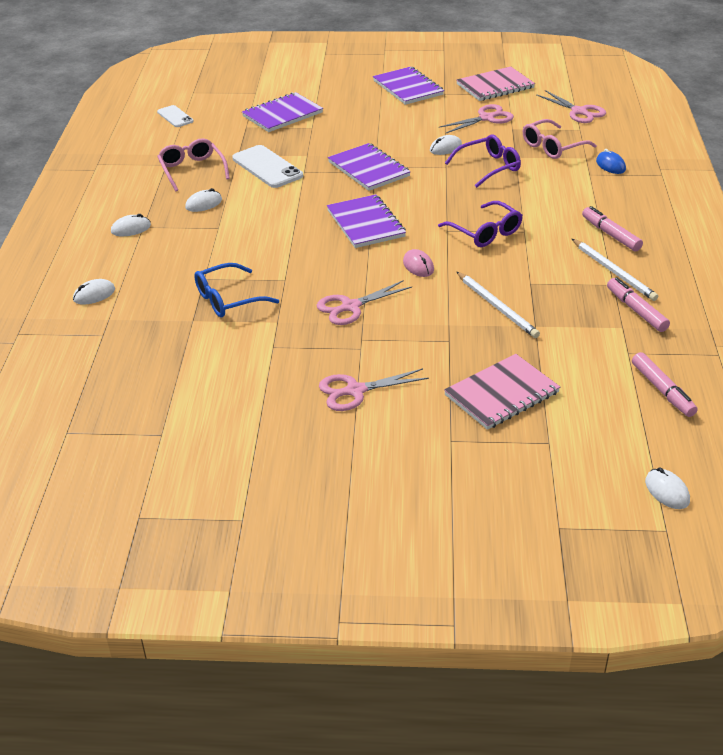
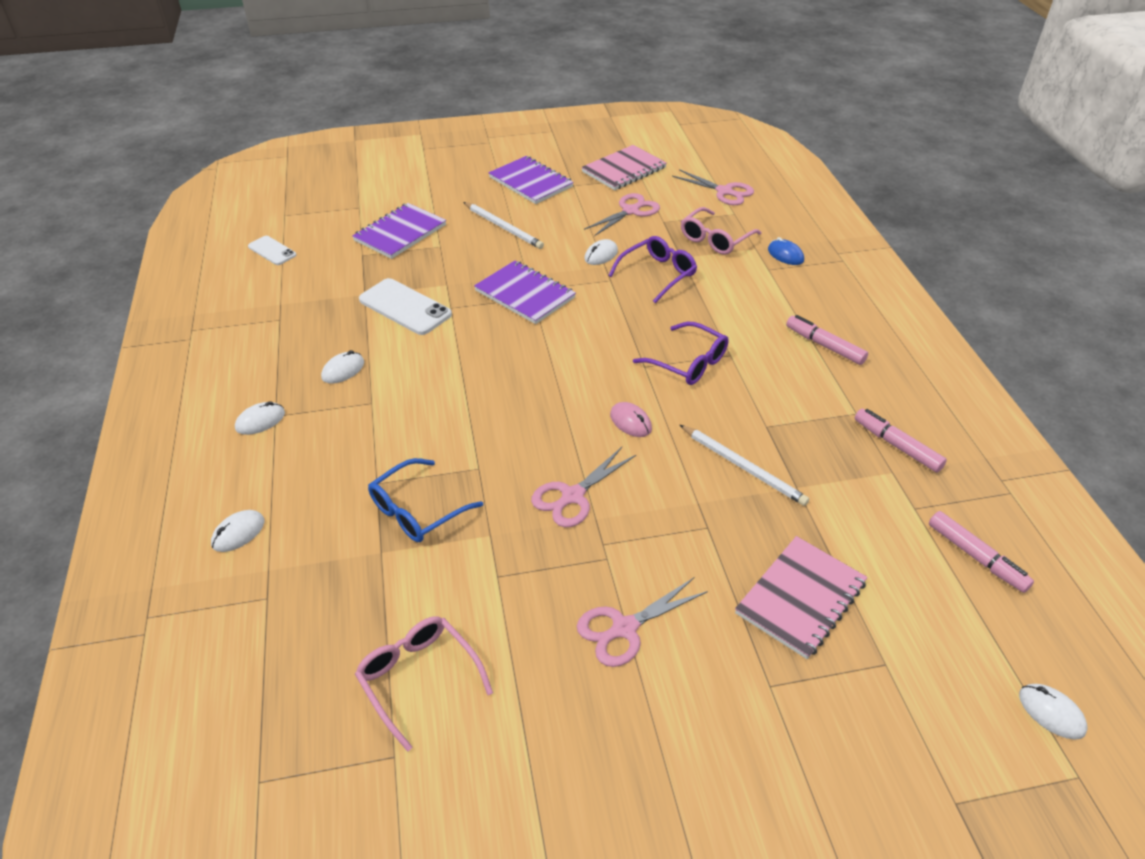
camera: 15 degrees left, 5 degrees up
(192, 170) = (314, 323): pink glasses -> pink glasses (418, 678)
(365, 223) = (548, 370): purple notebook -> none
(614, 272) = (850, 396): white pencil -> white pencil (503, 227)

* _Task requirements_: Return, word for word, the lines from the one containing "(365, 223) = (548, 370): purple" through the end of the data above, both ends included, and nothing else.

* _Answer to this exercise_:
(365, 223) = (548, 370): purple notebook -> none
(614, 272) = (850, 396): white pencil -> white pencil (503, 227)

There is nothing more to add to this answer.